• [Collected data]
··········

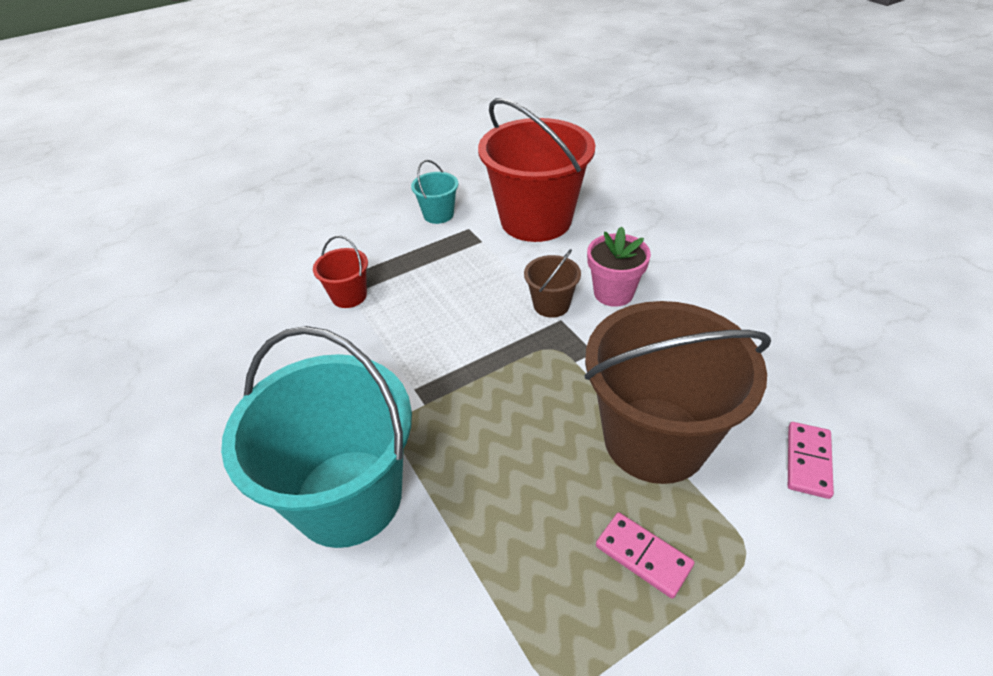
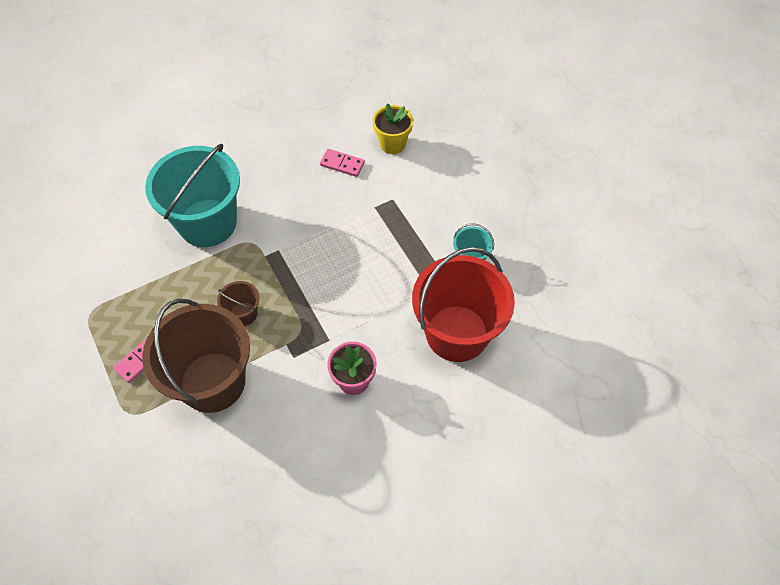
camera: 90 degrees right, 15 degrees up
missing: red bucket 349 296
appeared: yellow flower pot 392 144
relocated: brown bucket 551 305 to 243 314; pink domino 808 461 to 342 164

··········

• [Action item] Copy out, exactly as written, the line that contains "missing: red bucket 349 296" along with every line that comes after it in the material above, and nothing else.

• [Task answer]
missing: red bucket 349 296
appeared: yellow flower pot 392 144
relocated: brown bucket 551 305 to 243 314; pink domino 808 461 to 342 164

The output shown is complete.